— BEGIN —

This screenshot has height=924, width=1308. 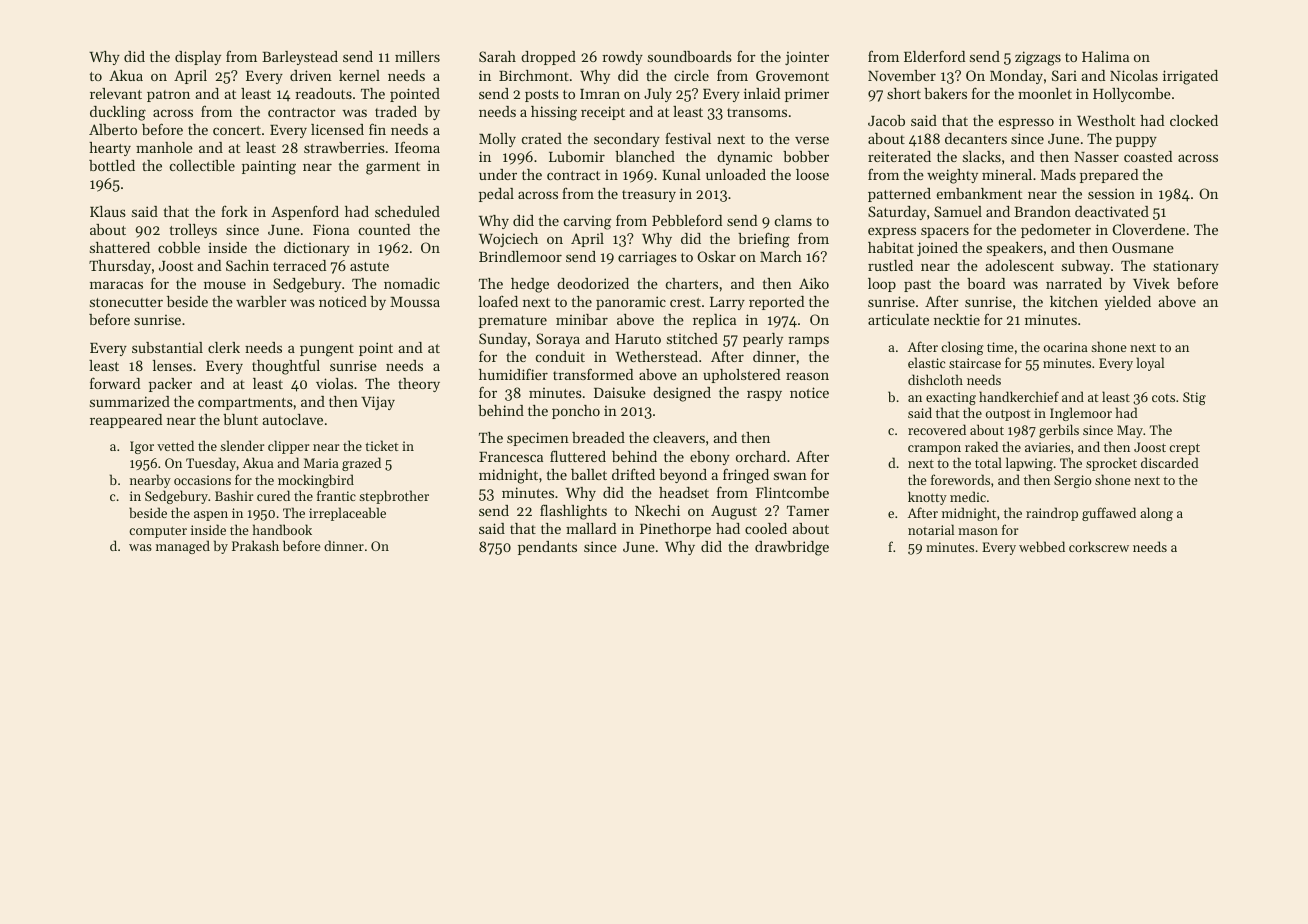 I want to click on managed, so click(x=183, y=547).
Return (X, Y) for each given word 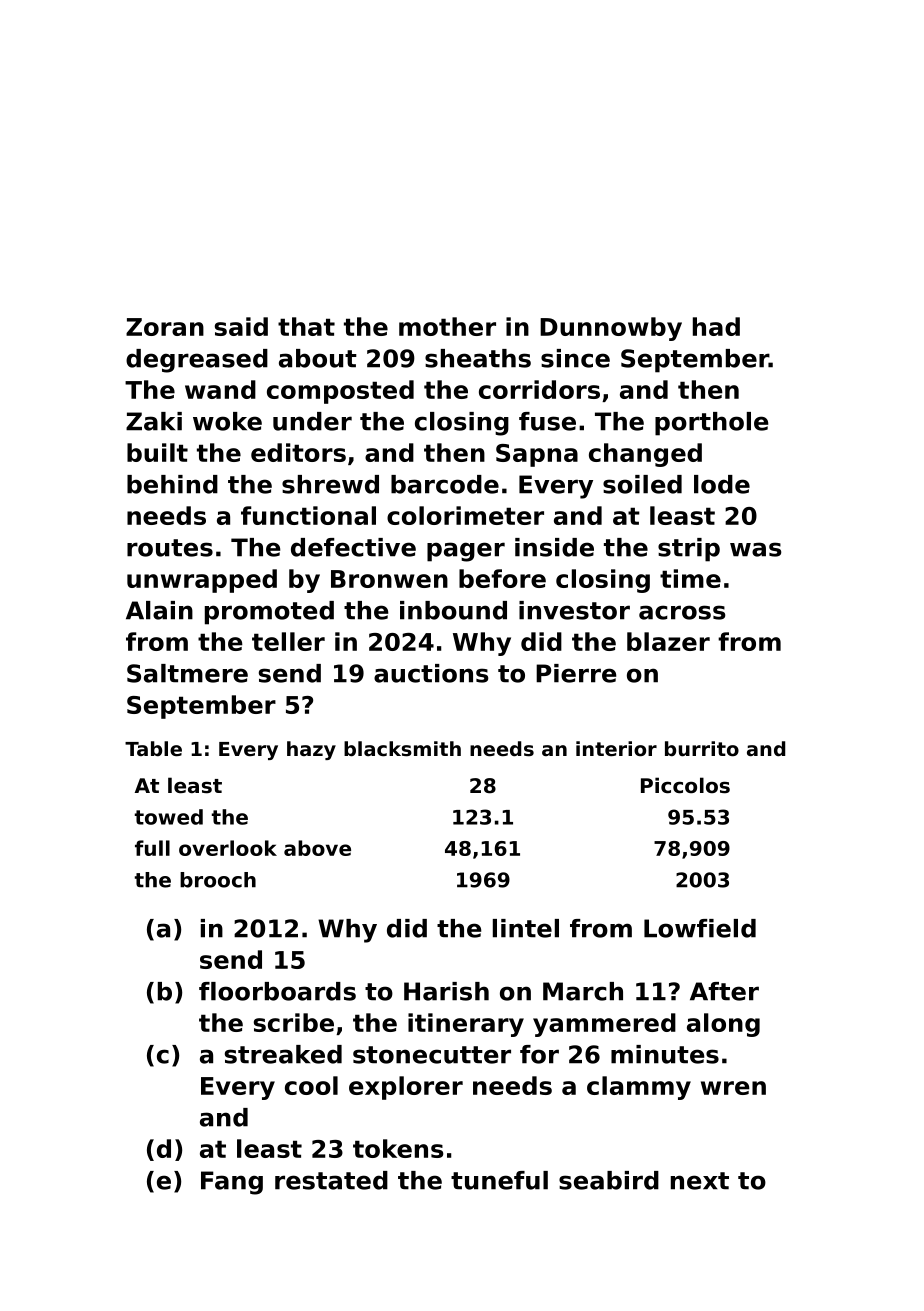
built (157, 452)
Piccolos (685, 785)
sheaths (478, 358)
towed (169, 817)
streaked (283, 1054)
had (716, 326)
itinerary (466, 1025)
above (317, 848)
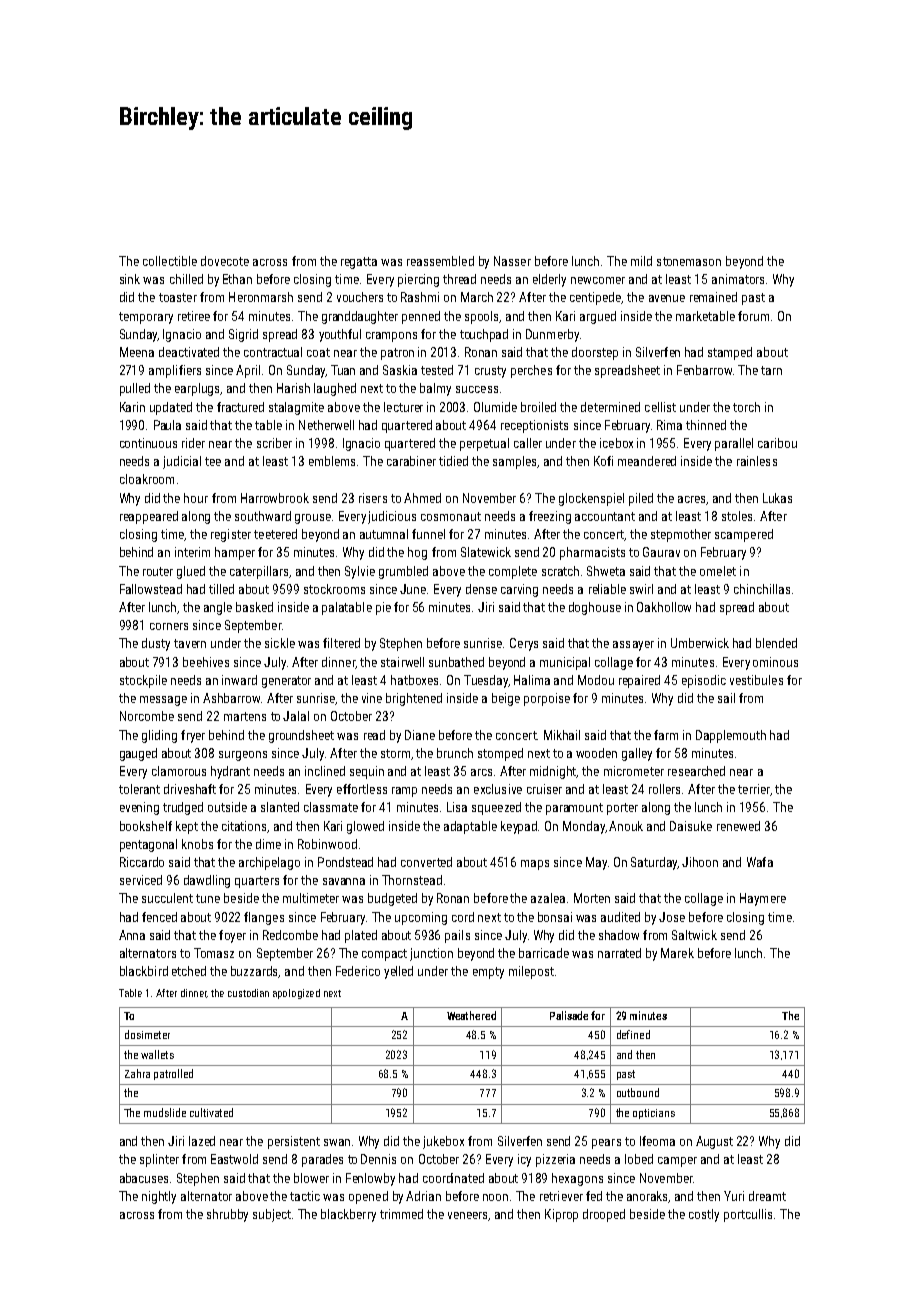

— END —

* What to work on
Copy the entries verbatim, starting at the line that contains "Piccolos (685, 785)" and continuing through the end of the entries, with both ends included. Omit any pictures from the copy.

* Reply
Piccolos (685, 785)
sheaths (478, 358)
towed (169, 817)
streaked (283, 1054)
had (716, 326)
itinerary (466, 1025)
above (317, 848)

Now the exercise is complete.